THE TASK => Print exactly and only the lines that run from the one containing "IMU3 pin SDA: A0 -> D2" through the end of the material, please, omitting pictures.

MATERIAL TO PROCESS =>
>>>>>

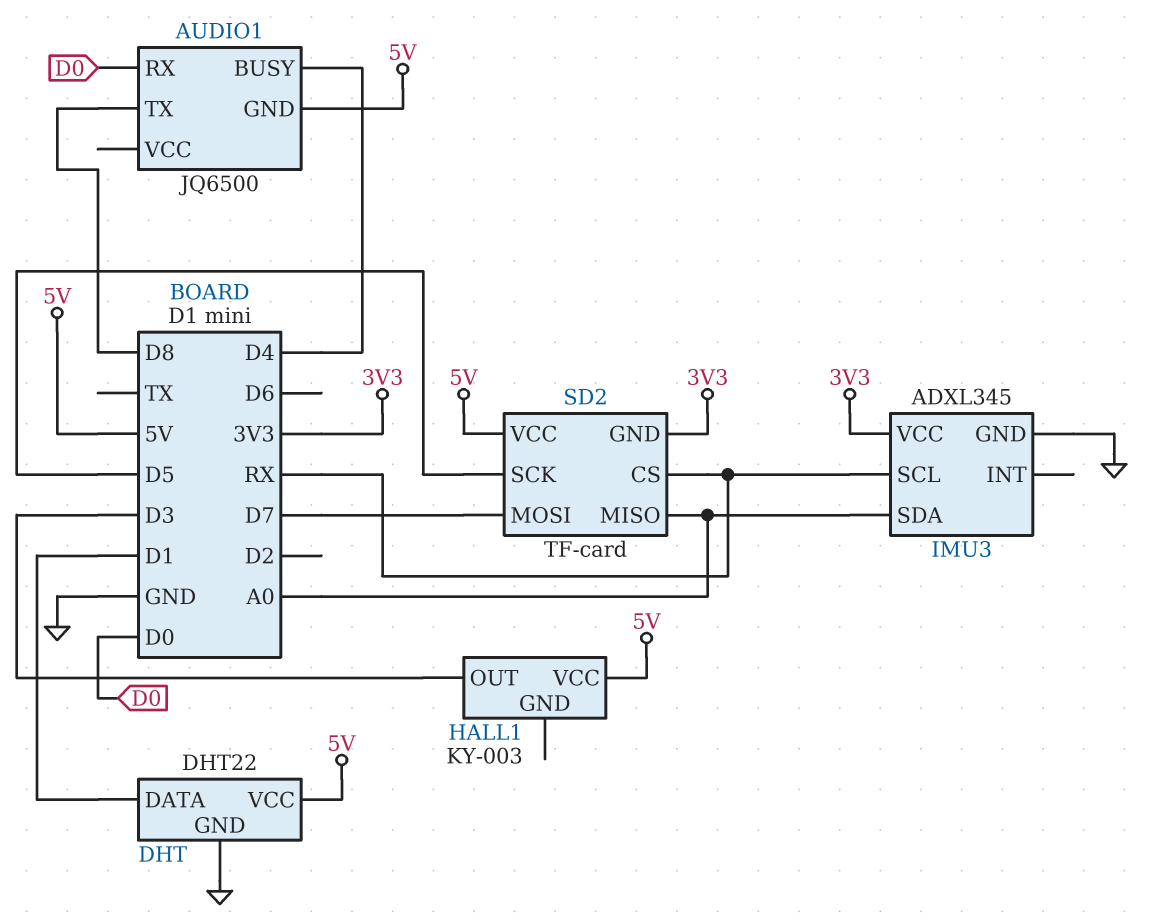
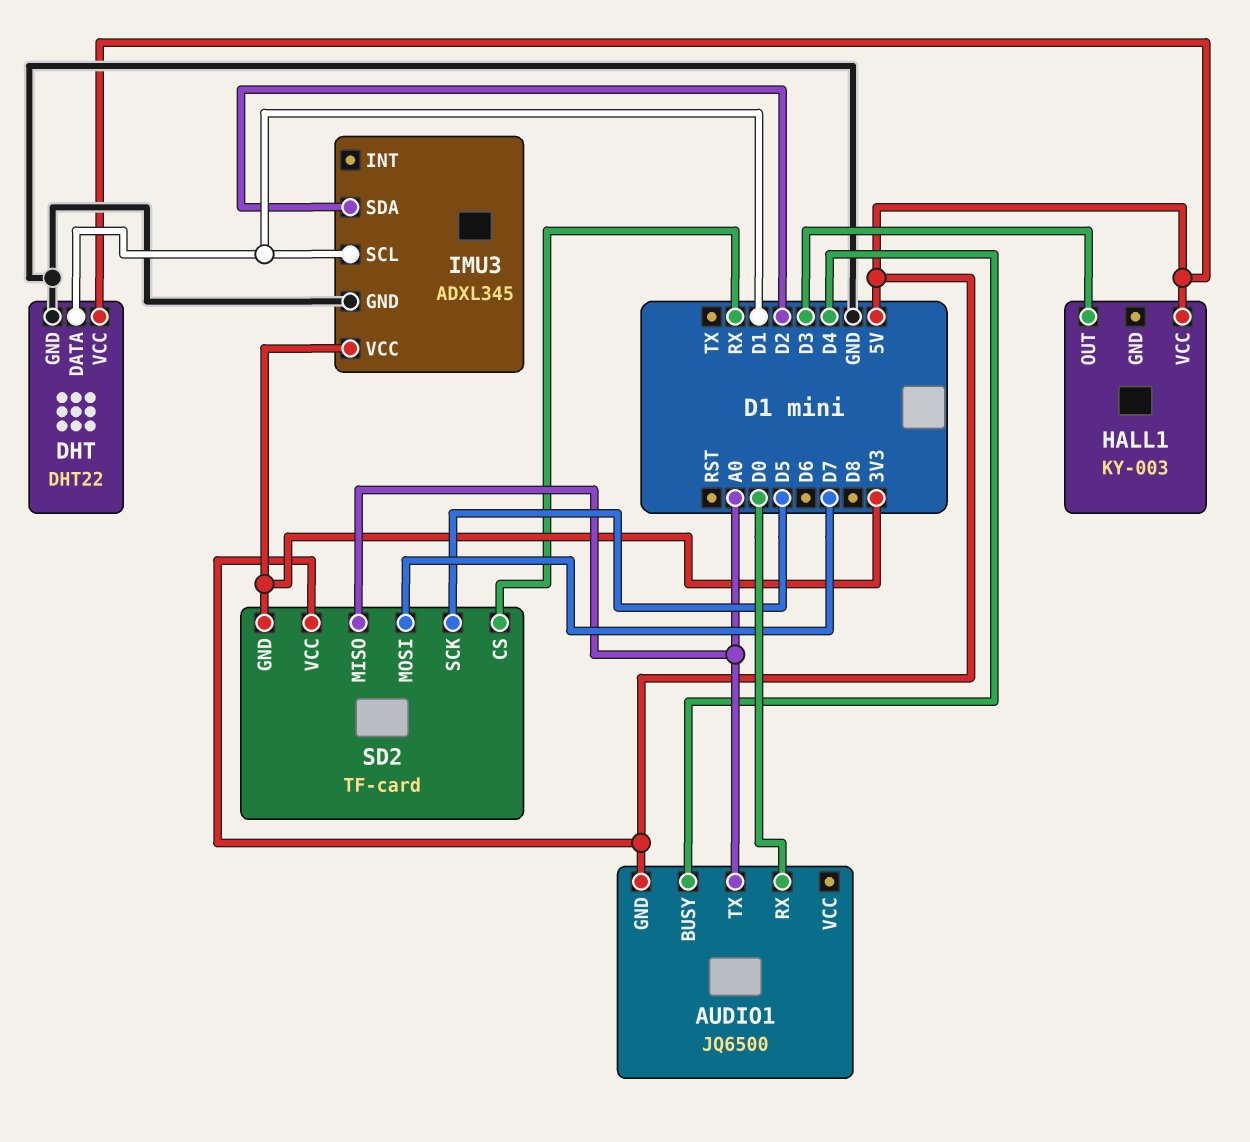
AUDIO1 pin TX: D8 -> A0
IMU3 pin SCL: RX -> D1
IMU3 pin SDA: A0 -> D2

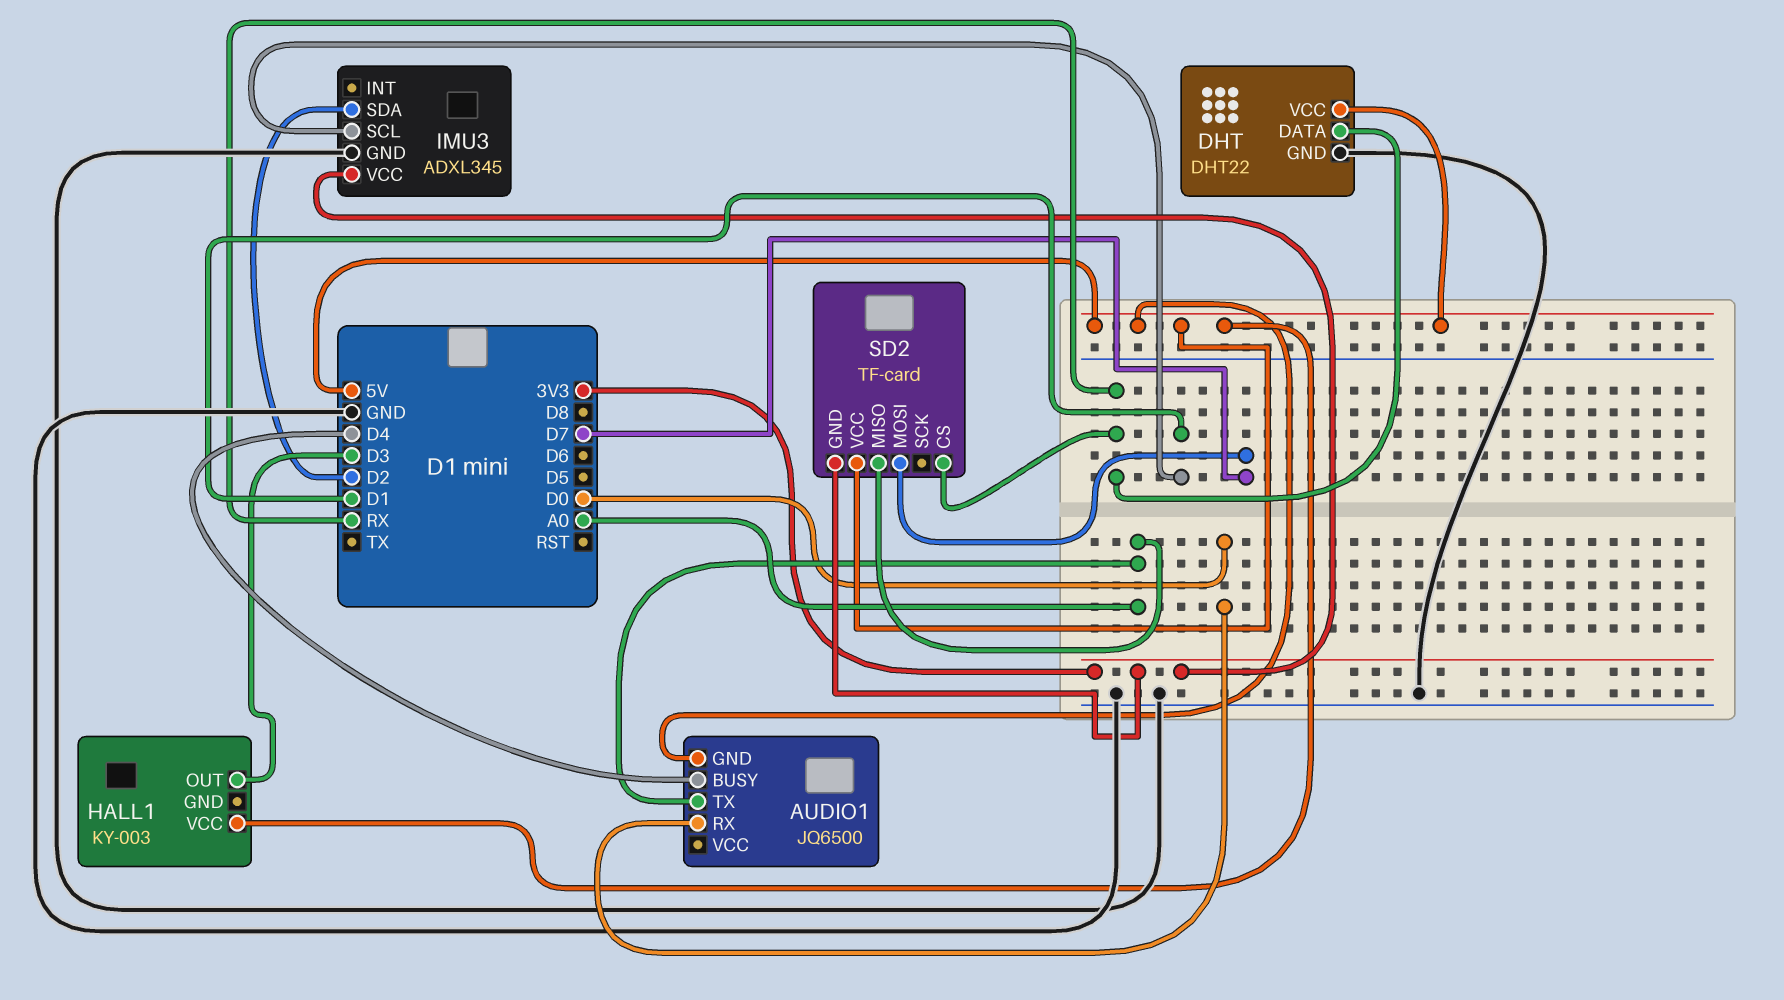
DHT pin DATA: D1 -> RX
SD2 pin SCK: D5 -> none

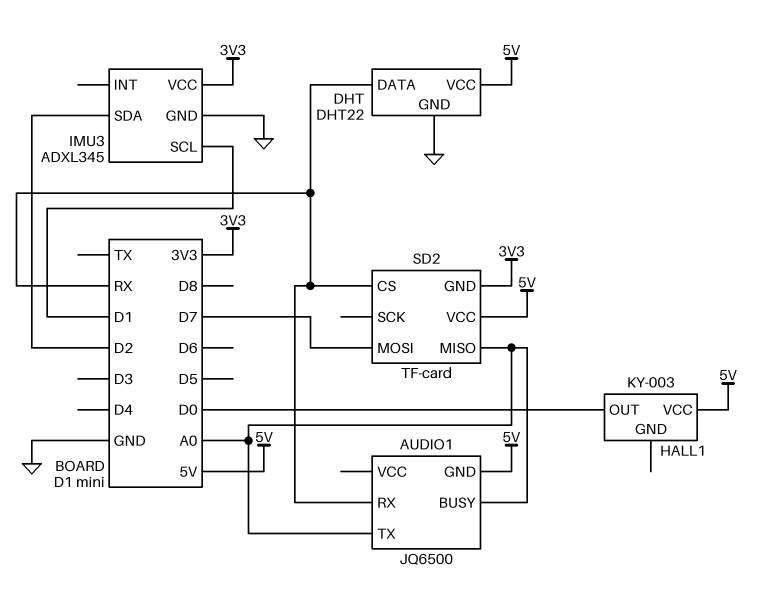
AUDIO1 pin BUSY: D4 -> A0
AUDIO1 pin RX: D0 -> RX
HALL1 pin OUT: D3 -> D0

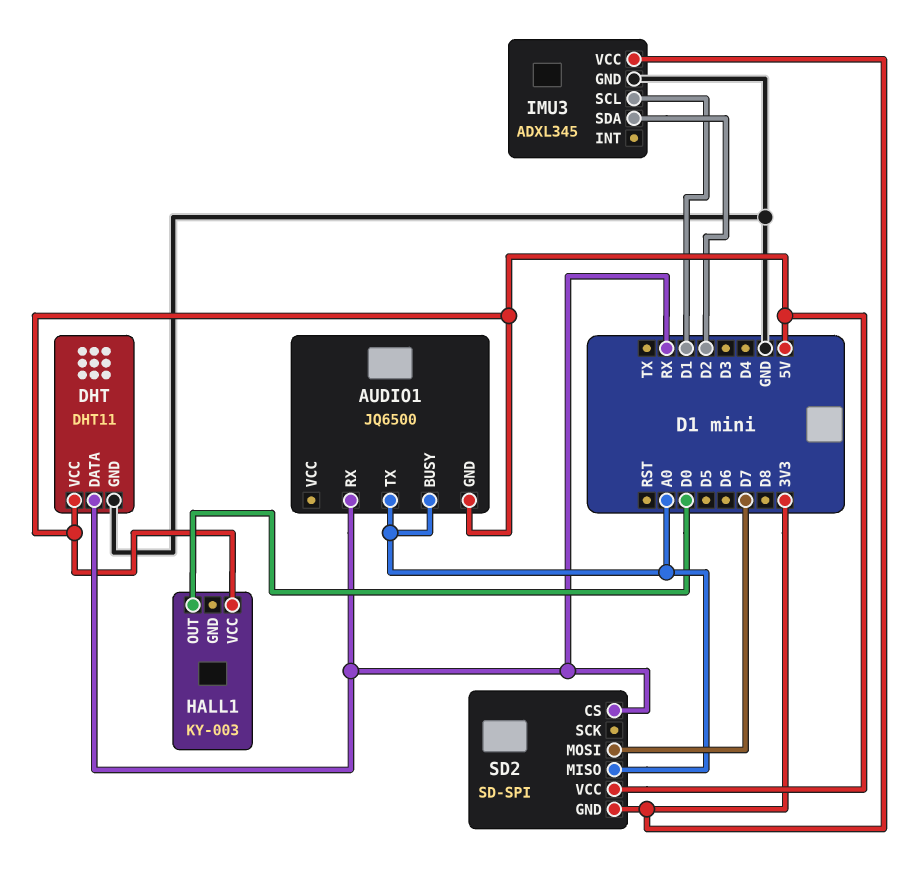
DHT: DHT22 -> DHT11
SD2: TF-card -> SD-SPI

<<<<<

WRITTEN ANSWER =>
IMU3 pin SDA: A0 -> D2

DHT pin DATA: D1 -> RX
SD2 pin SCK: D5 -> none

AUDIO1 pin BUSY: D4 -> A0
AUDIO1 pin RX: D0 -> RX
HALL1 pin OUT: D3 -> D0

DHT: DHT22 -> DHT11
SD2: TF-card -> SD-SPI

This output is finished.